### [TASK DIRECTIONS]
Where a line in the entries below contains the word "black", it counts; give the total by itself.

Image sets with object changes:
━━━
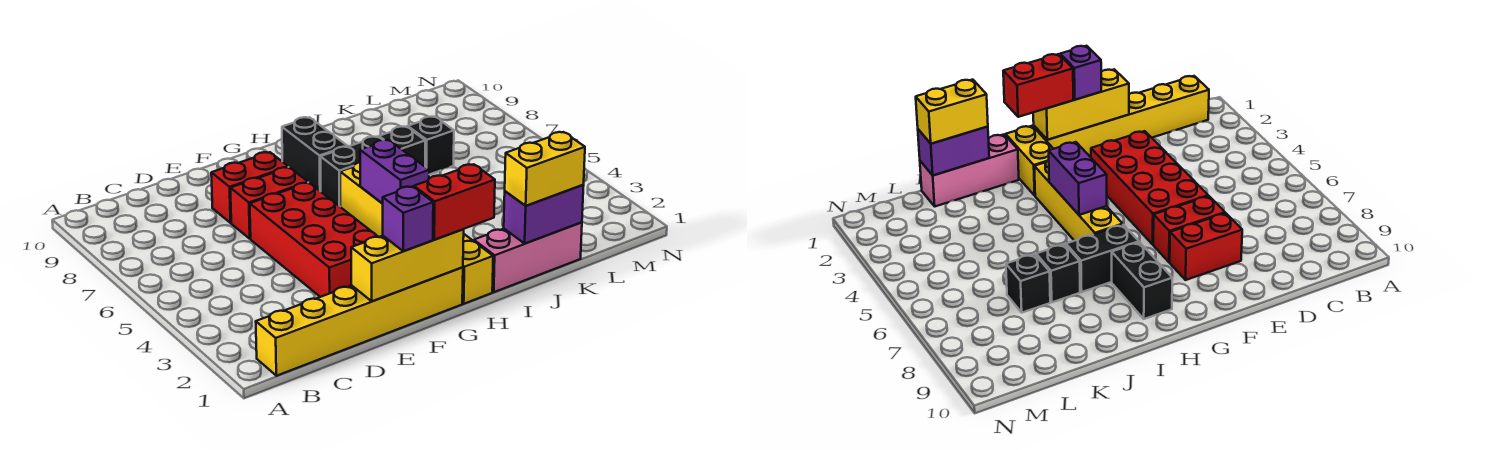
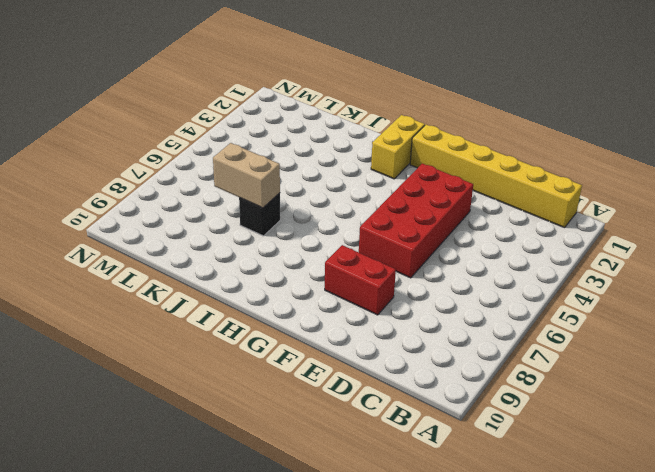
tan brick J7:K7 level 2 -> none
none -> red brick E7:F7 level 1
none -> yellow brick H3:H6 level 1
none -> black brick H7:I7 level 1

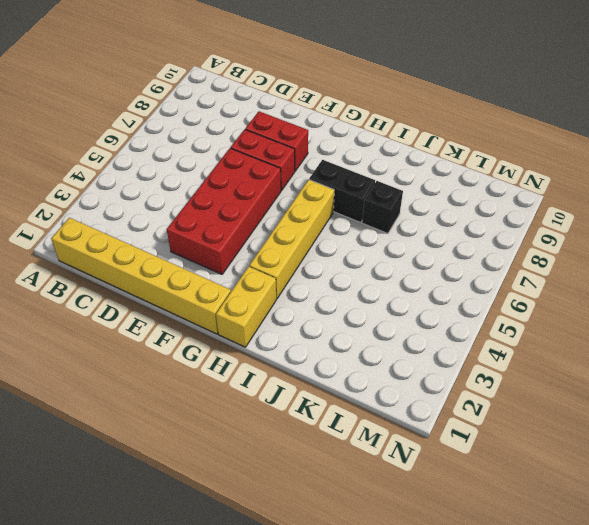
none -> black brick H8:H9 level 1
none -> pink brick I1:K1 level 1
none -> black brick K7 level 1

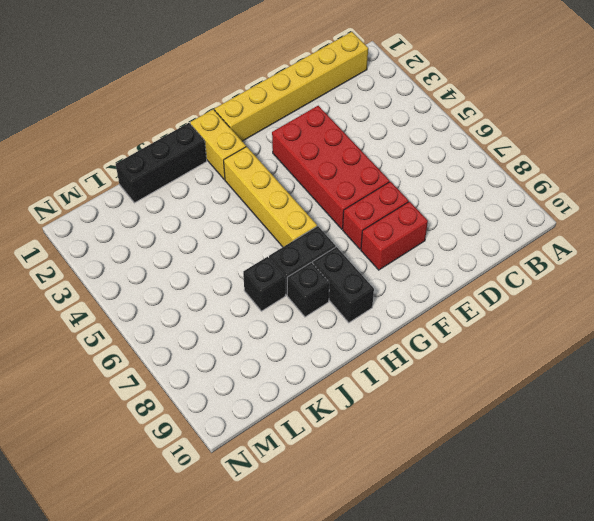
black brick I1:K1 level 1 -> pink brick I1:K1 level 1
black brick I8 level 1 -> black brick K7 level 1
none -> yellow brick E1:G1 level 2
none -> purple brick H4:H5 level 2
none -> purple brick J1:K1 level 2

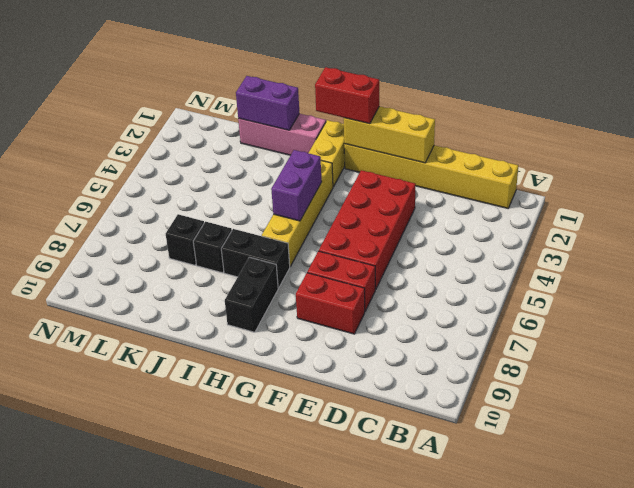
none -> purple brick F1 level 3
none -> yellow brick J1:K1 level 3

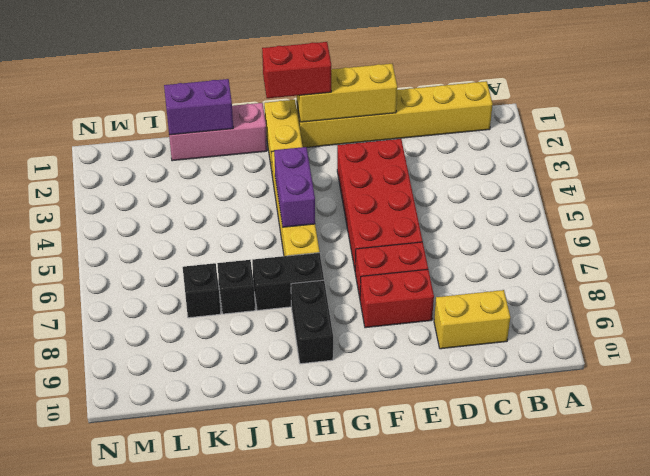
yellow brick C9:D9 level 1 -> yellow brick J1:K1 level 3
none -> purple brick F1 level 3

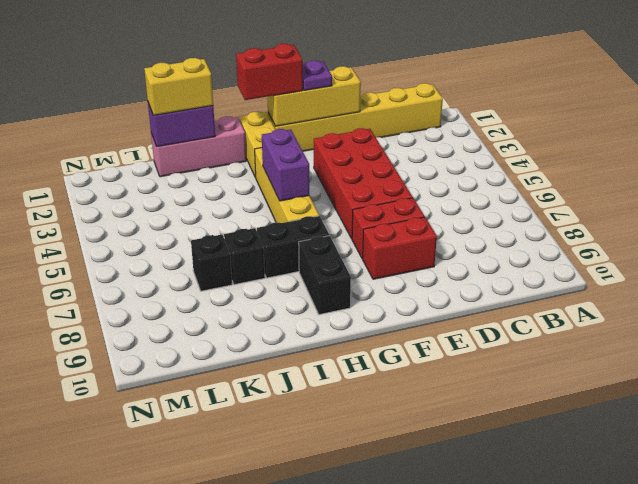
purple plate F1 level 3 -> purple brick F1 level 3

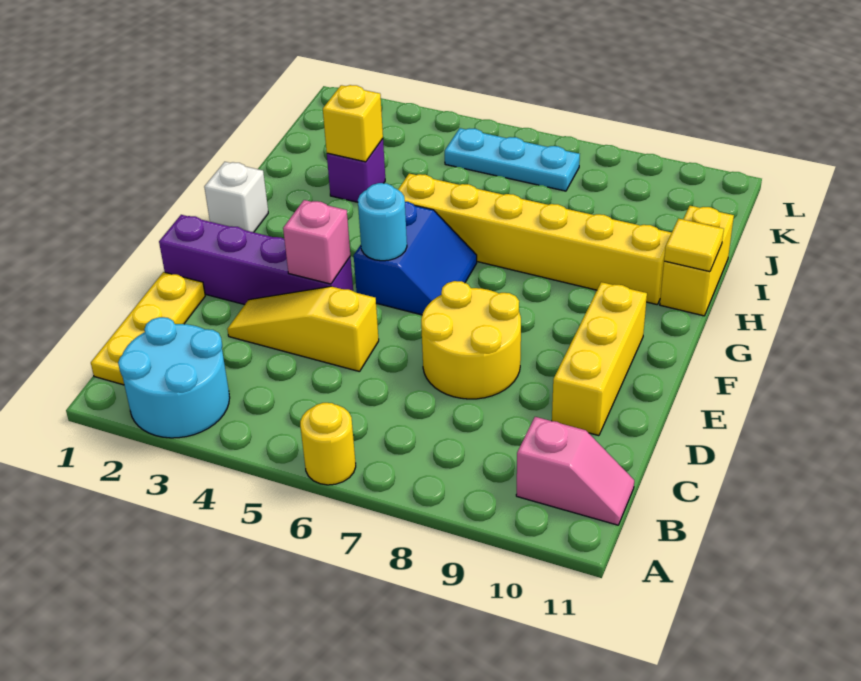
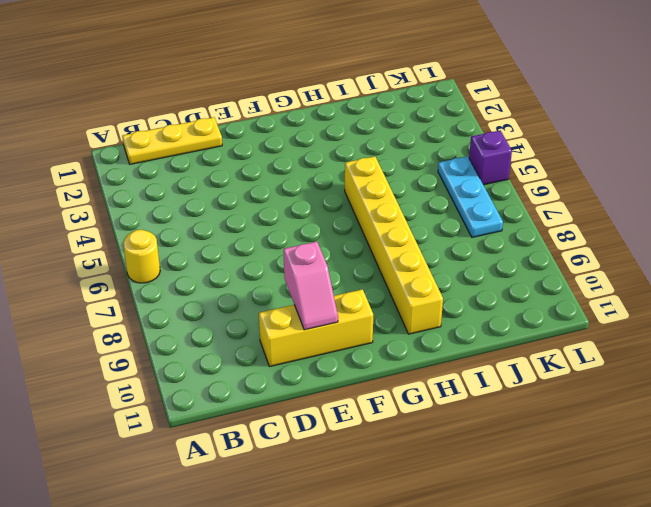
pink slope E9:E10 level 2 top 9 -> pink slope B10:B11 level 1 top 10
purple brick L5 level 1 -> purple brick I3 level 1
none -> cyan round brick A2:B3 level 1
none -> yellow slope D3:D5 level 1 top 5
none -> yellow round brick D7:E8 level 1

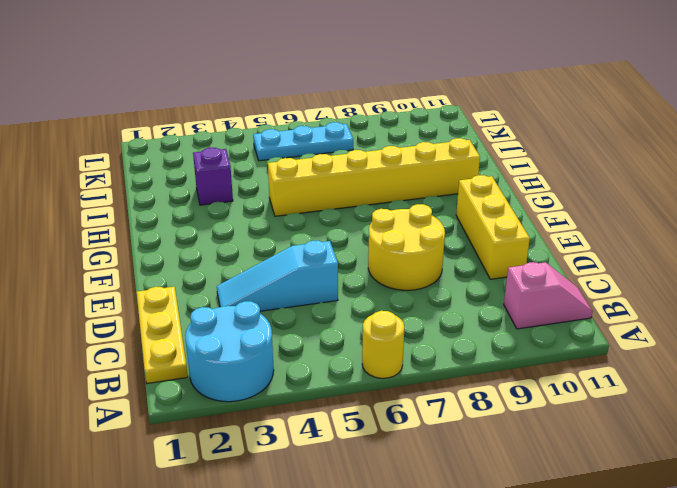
cyan slope D3:D5 level 1 top 5 -> yellow slope D3:D5 level 1 top 5
none -> purple brick E1:E4 level 1
none -> blue slope F5:G6 level 1 top 5
none -> white brick G1 level 1

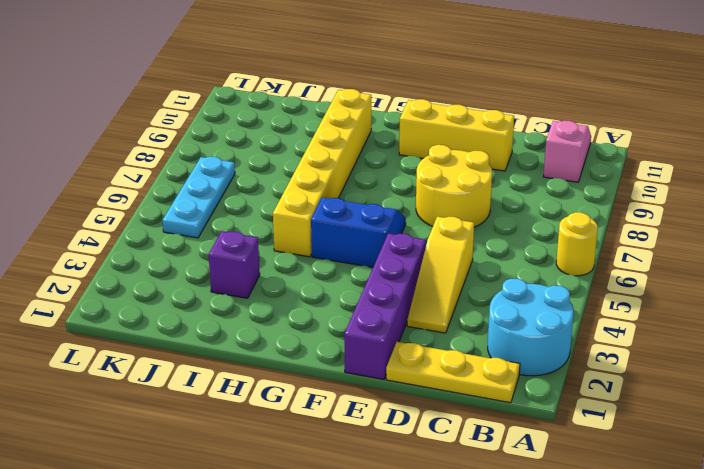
none -> white brick G1 level 1
none -> yellow brick H11:I11 level 1
none -> pink brick E4 level 2

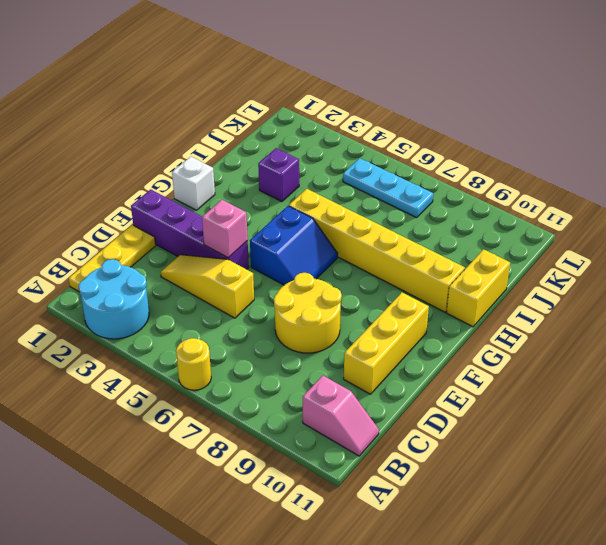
none -> cyan round brick F5 level 2
none -> yellow tile H11 level 2
none -> yellow brick I3 level 2

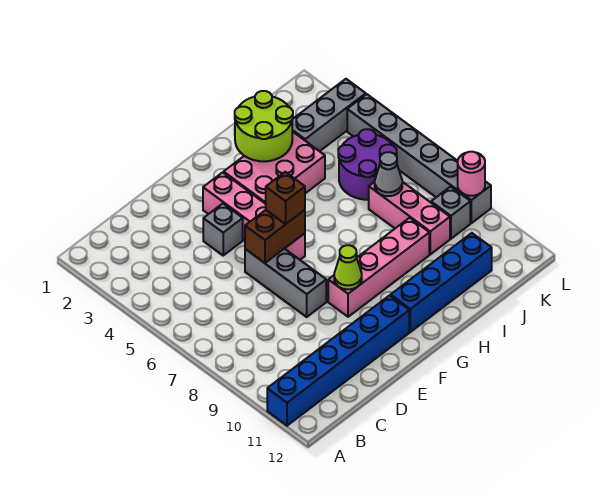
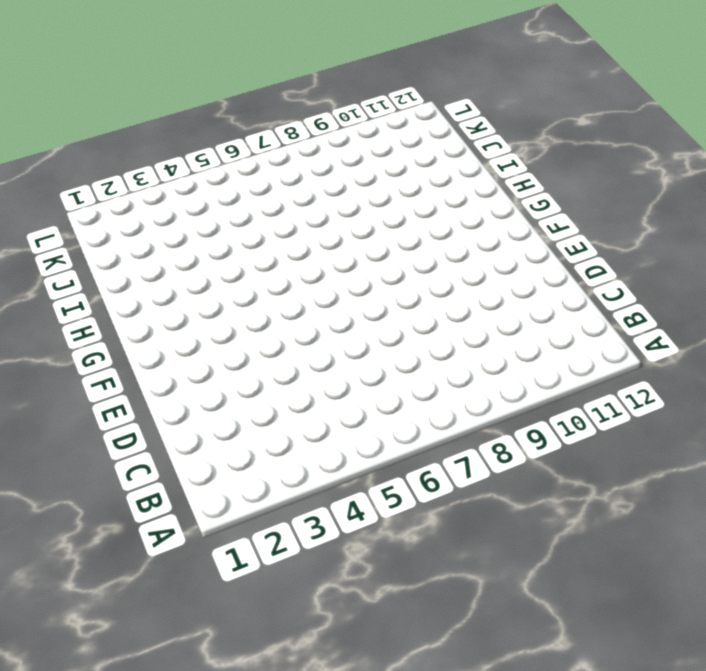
none -> blue brick A11:F11 level 1
none -> grey brick E4 level 1
none -> grey brick E6:E8 level 1

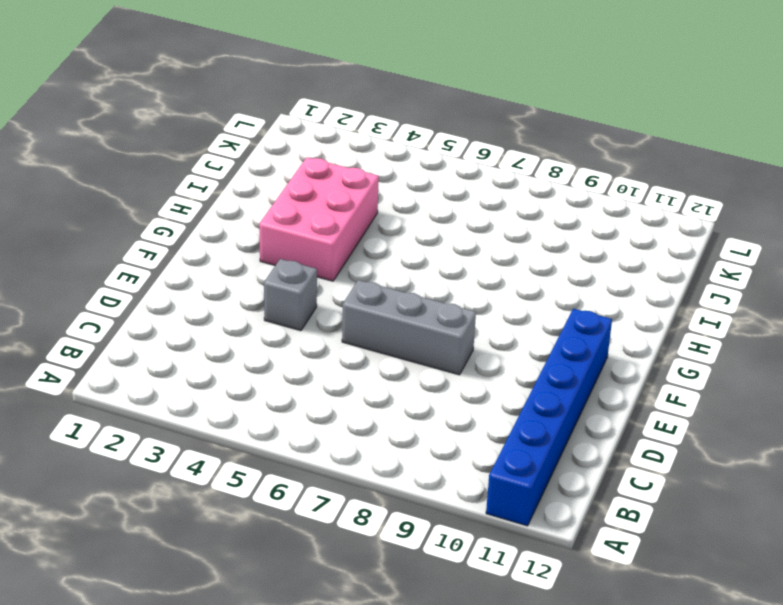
none -> pink brick F3:F6 level 1
none -> pink brick F9:I9 level 1
none -> blue brick G11:J11 level 1

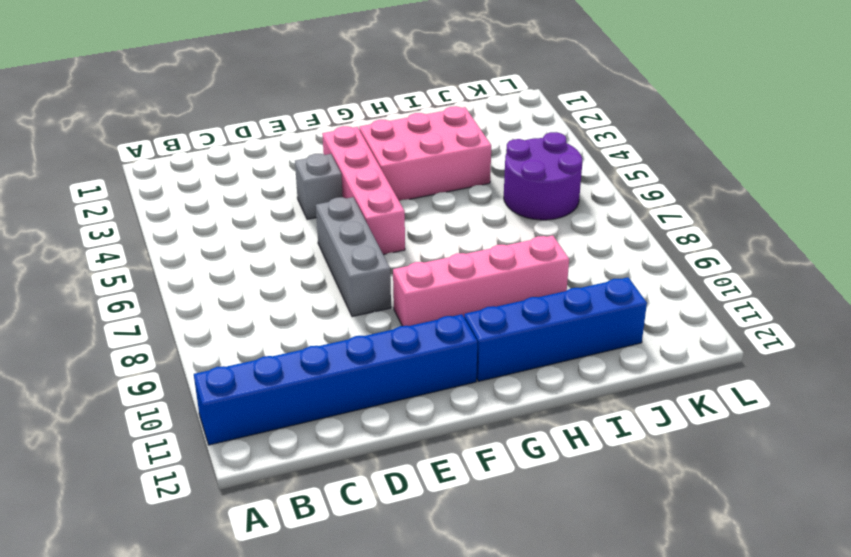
none -> grey brick J3:L3 level 1
none -> pink brick J7:J9 level 1
none -> grey brick K9 level 1

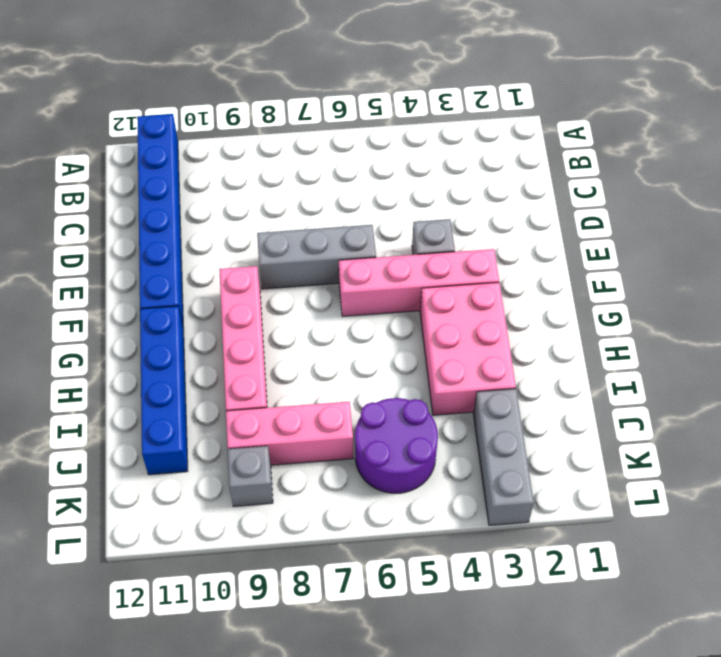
none -> grey brick L4:L9 level 1
none -> brown brick E6:F6 level 2
none -> lime cone F9 level 2

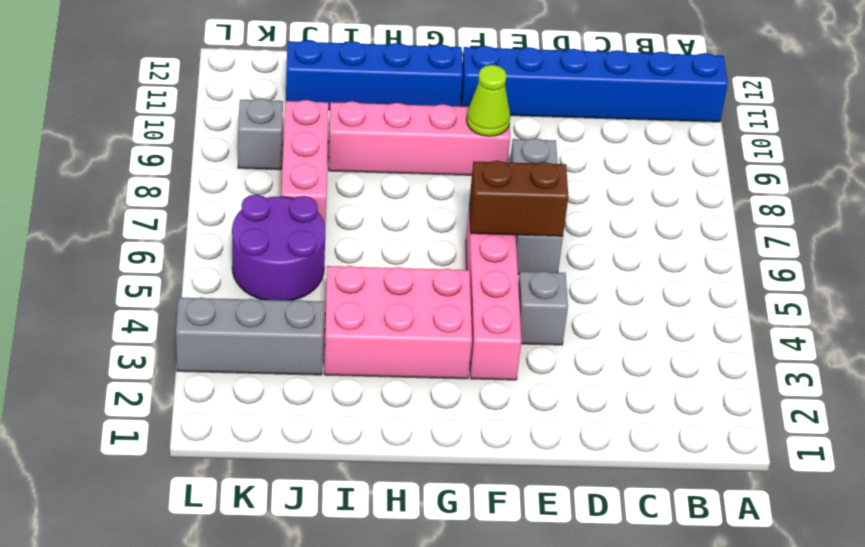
none -> grey brick L4:L9 level 1
none -> lime round brick H2:I3 level 2
none -> grey cone J7 level 2

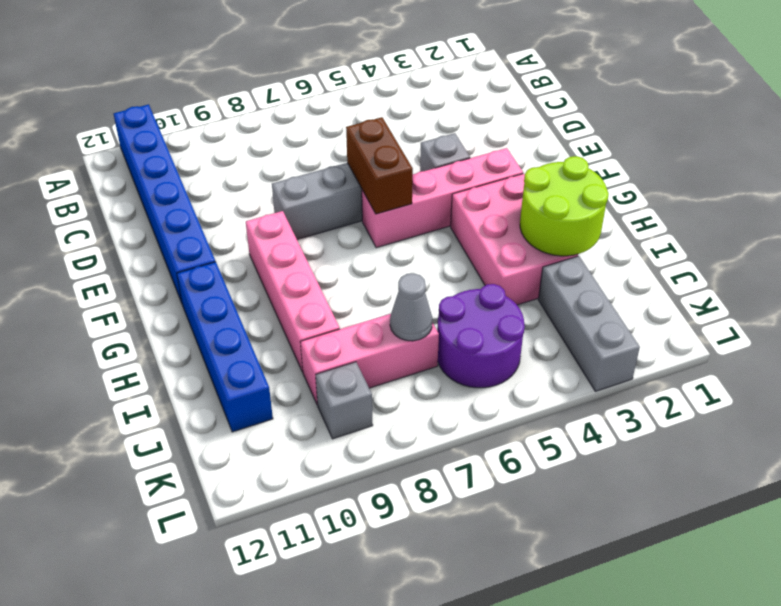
none -> grey brick L4:L9 level 1
none -> lime cone F9 level 2
none -> pink round brick L9 level 2

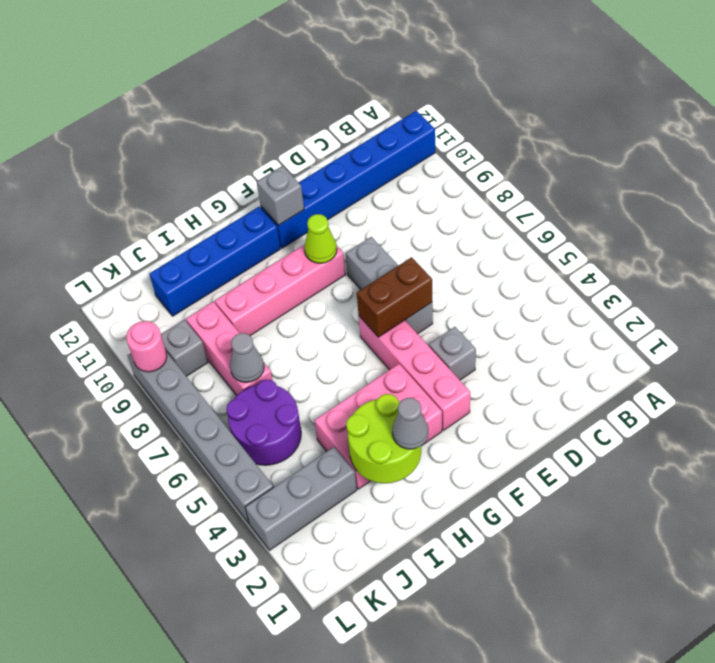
grey brick F11 level 2 -> none
grey cone H2 level 3 -> none
none -> brown brick F6 level 3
━━━
### [EXERCISE SOLUTION]
5